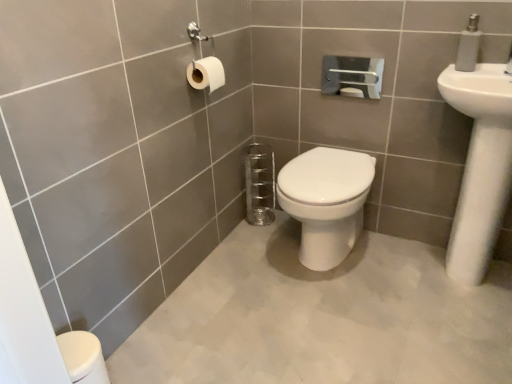
At what (x,y) coordinates should I click in order to perform the action: click on vacant space in front of white glossy sink at upper right. Please return your answer as a coordinate pair (x, y). Looking at the image, I should click on (461, 326).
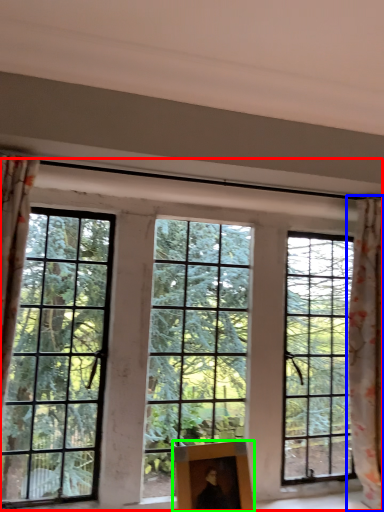
Question: Based on their relative distances, which object is farther from window (highlighted by a red box)? Choose from curtain (highlighted by a blue box) and picture frame (highlighted by a green box).

Choices:
 (A) curtain
 (B) picture frame

Answer: (A)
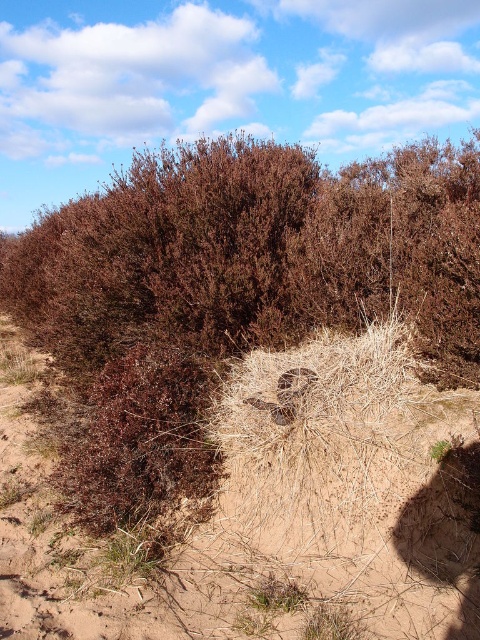
Based on the photo, you are a hiker who has spotted a brown dry bush at center and a dry straw nest at center in the landscape. Which object is located higher in the image?

The brown dry bush at center is positioned over the dry straw nest at center, so it is higher in the image.

You are a small animal trying to reach the dry straw nest at center from the brown dry bush at center. Can you make the jump if your maximum jumping distance is 2 meters?

The distance between the brown dry bush at center and dry straw nest at center is 2.51 meters, which exceeds your maximum jumping distance of 2 meters. Therefore, you cannot make the jump.

You are a bird flying over the sandy ground with brown dry bush at center and dry straw nest at center. Which object is closer to you as you fly above?

The brown dry bush at center is closer to you because it is further to the viewer than the dry straw nest at center, meaning it appears nearer in the visual perspective.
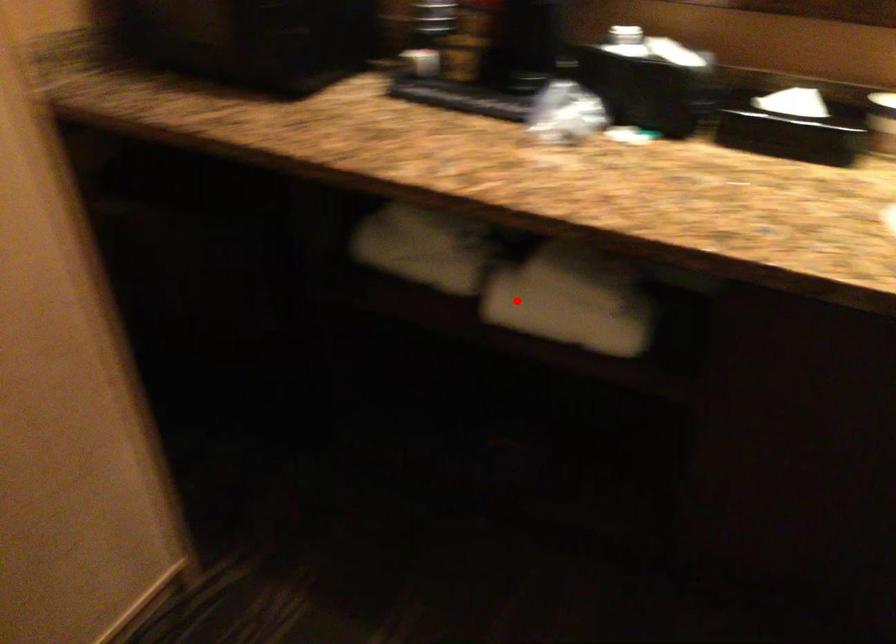
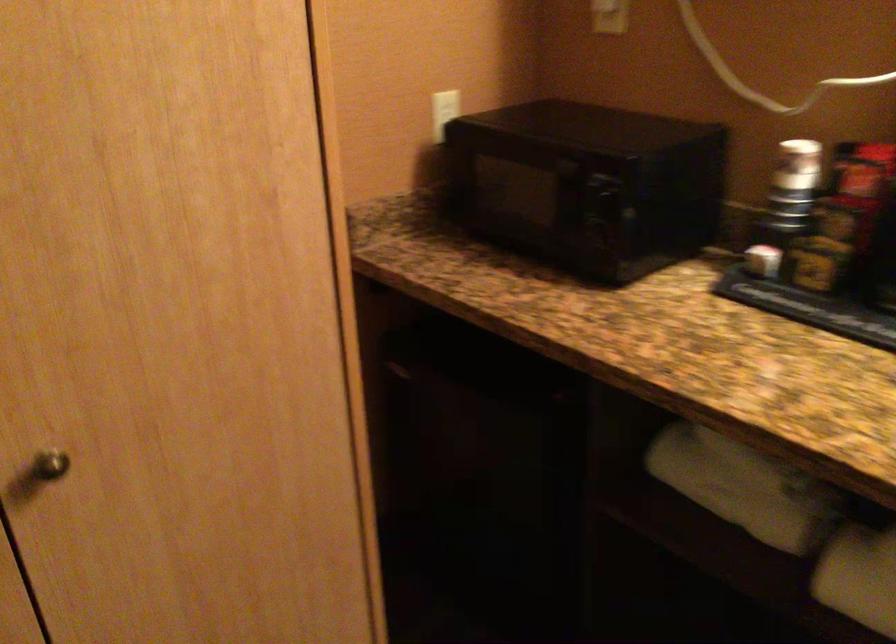
Locate, in the second image, the point that corresponds to the highlighted location in the first image.

(858, 576)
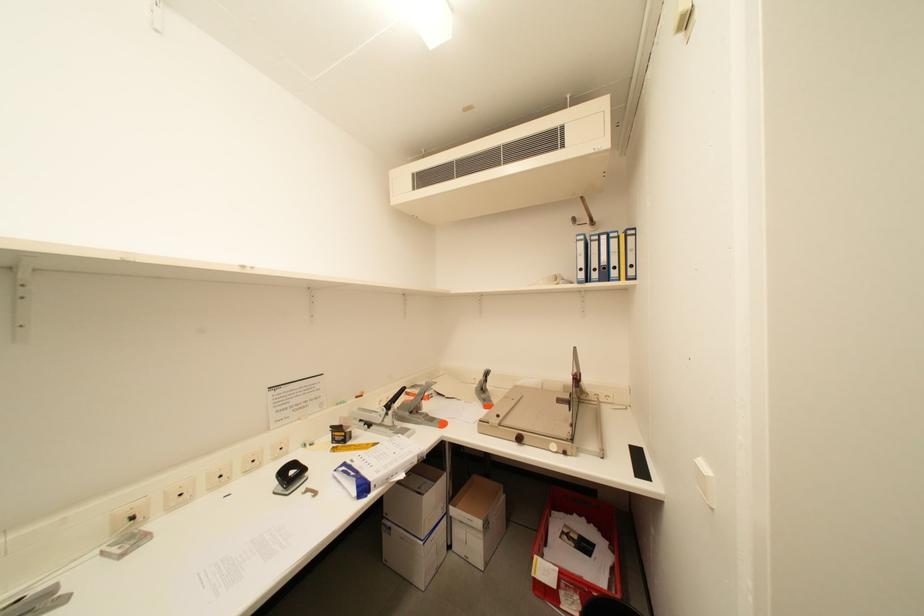
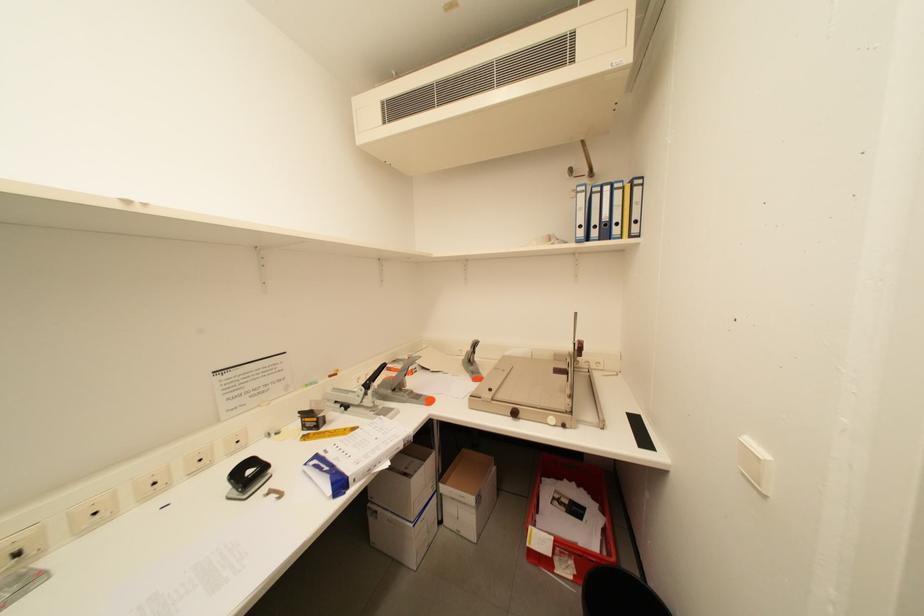
Question: What movement of the cameraman would produce the second image?

Choices:
 (A) Left
 (B) Right
 (C) Forward
 (D) Backward

Answer: (C)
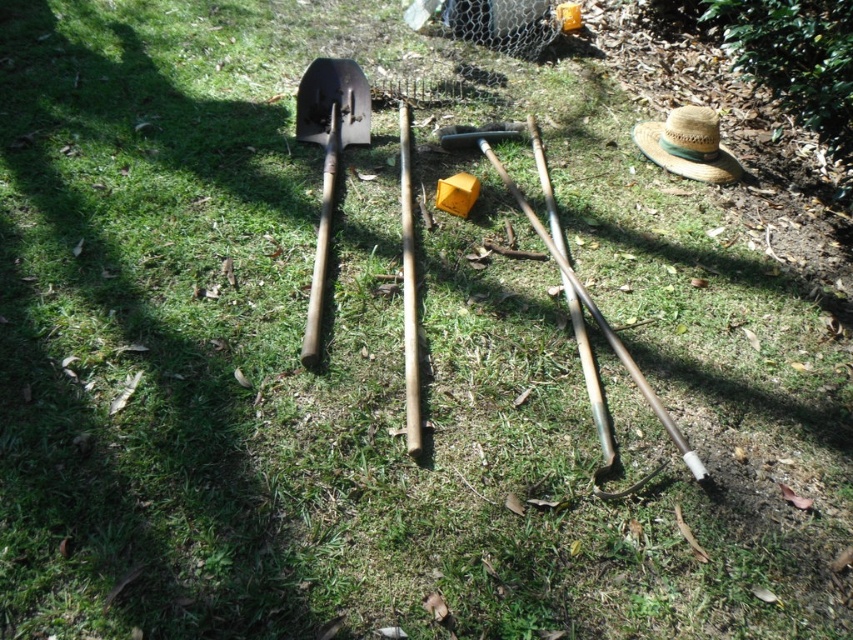
Question: Is wooden shovel at center positioned in front of wooden baseball bat at center?

Choices:
 (A) no
 (B) yes

Answer: (A)

Question: Can you confirm if wooden shovel at center is thinner than straw hat at lower right?

Choices:
 (A) yes
 (B) no

Answer: (A)

Question: Which of these objects is positioned closest to the wooden baseball bat at center?

Choices:
 (A) wooden shovel at center
 (B) straw hat at lower right

Answer: (A)

Question: Which object appears closest to the camera in this image?

Choices:
 (A) wooden shovel at center
 (B) wooden baseball bat at center
 (C) straw hat at lower right

Answer: (B)

Question: Estimate the real-world distances between objects in this image. Which object is farther from the straw hat at lower right?

Choices:
 (A) wooden baseball bat at center
 (B) wooden shovel at center

Answer: (B)

Question: Can you confirm if wooden shovel at center is bigger than wooden baseball bat at center?

Choices:
 (A) no
 (B) yes

Answer: (B)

+ + +

- Set exercise -
Pick out every line in the data above that contains the word "appears" and copy each one unchanged. Case counts.

- Response to this task -
The brown dry bush at center is closer to you because it is further to the viewer than the dry straw nest at center, meaning it appears nearer in the visual perspective.
Question: Which object appears closest to the camera in this image?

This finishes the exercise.